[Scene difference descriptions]
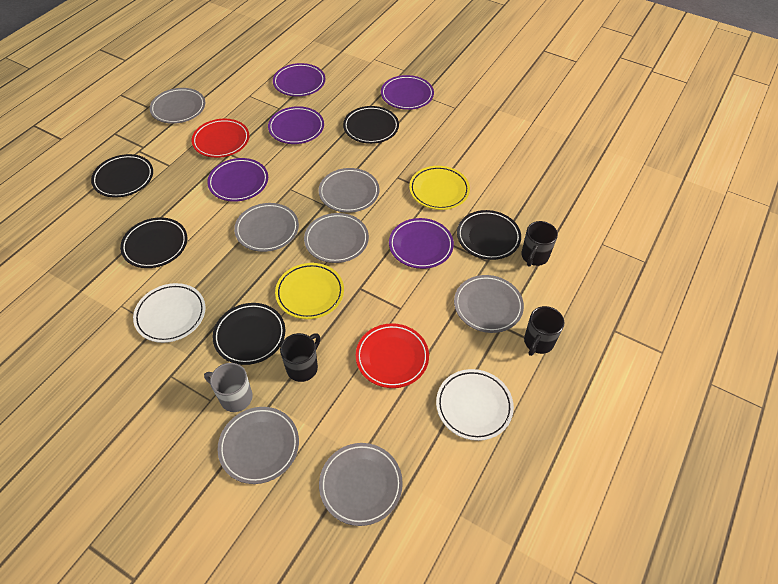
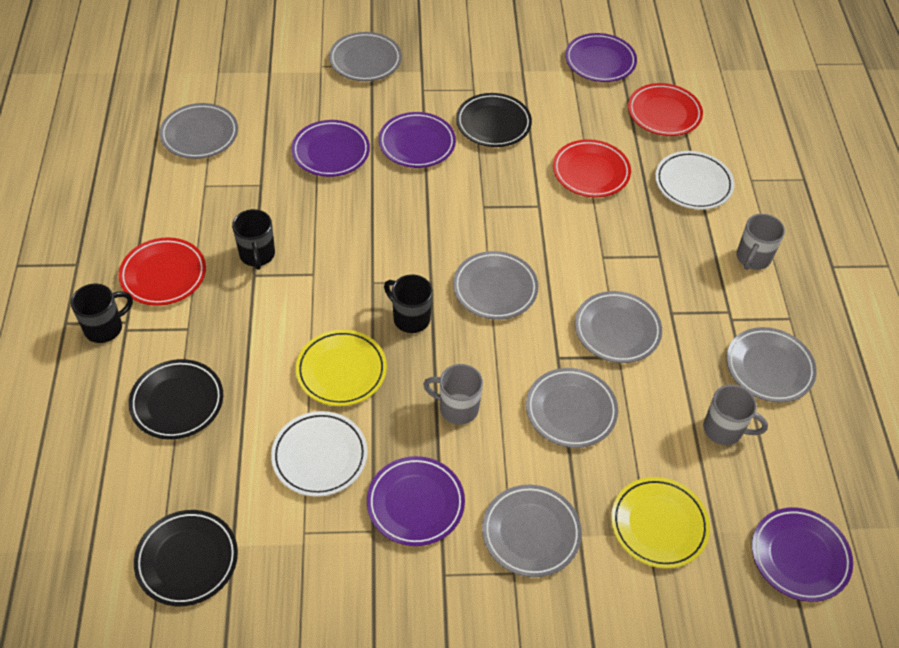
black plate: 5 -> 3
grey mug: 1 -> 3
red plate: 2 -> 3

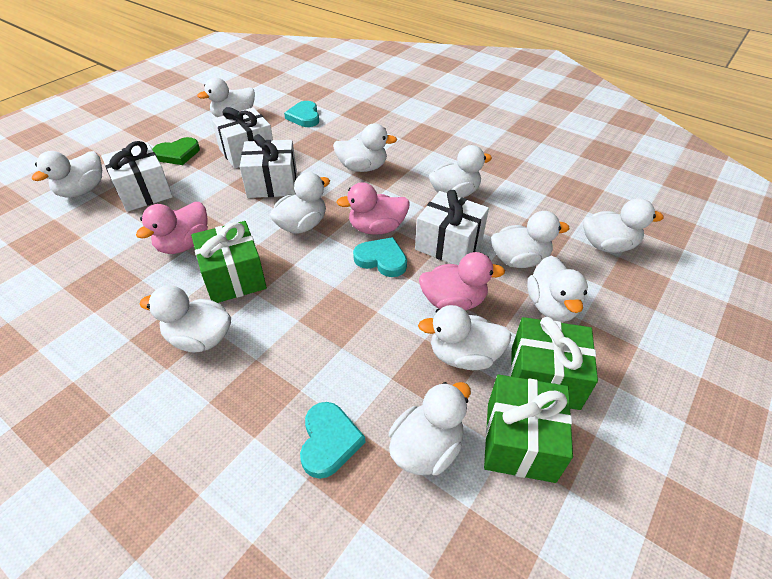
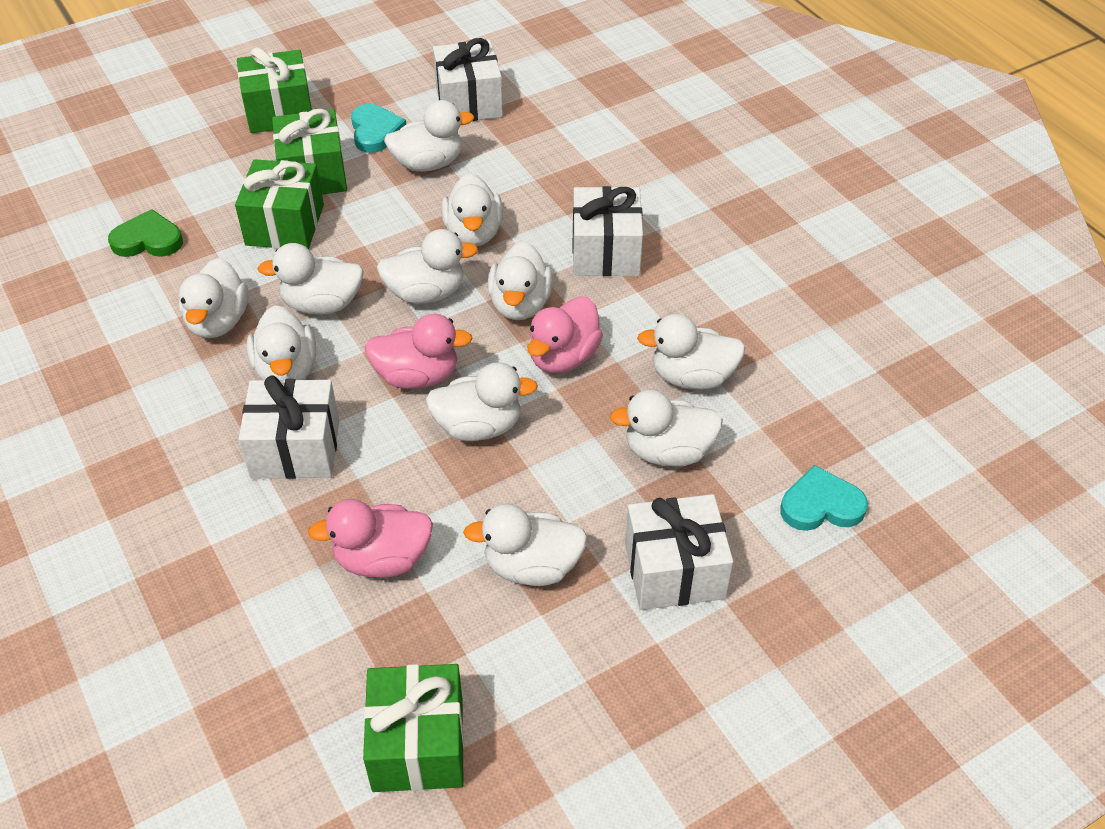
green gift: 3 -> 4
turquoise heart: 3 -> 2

**INSTRUCTIONS FOR THE TASK**
The entries should be reproduced word for word, pictures omitted.

**SOLUTION TO THE PROBLEM**
black plate: 5 -> 3
grey mug: 1 -> 3
red plate: 2 -> 3

green gift: 3 -> 4
turquoise heart: 3 -> 2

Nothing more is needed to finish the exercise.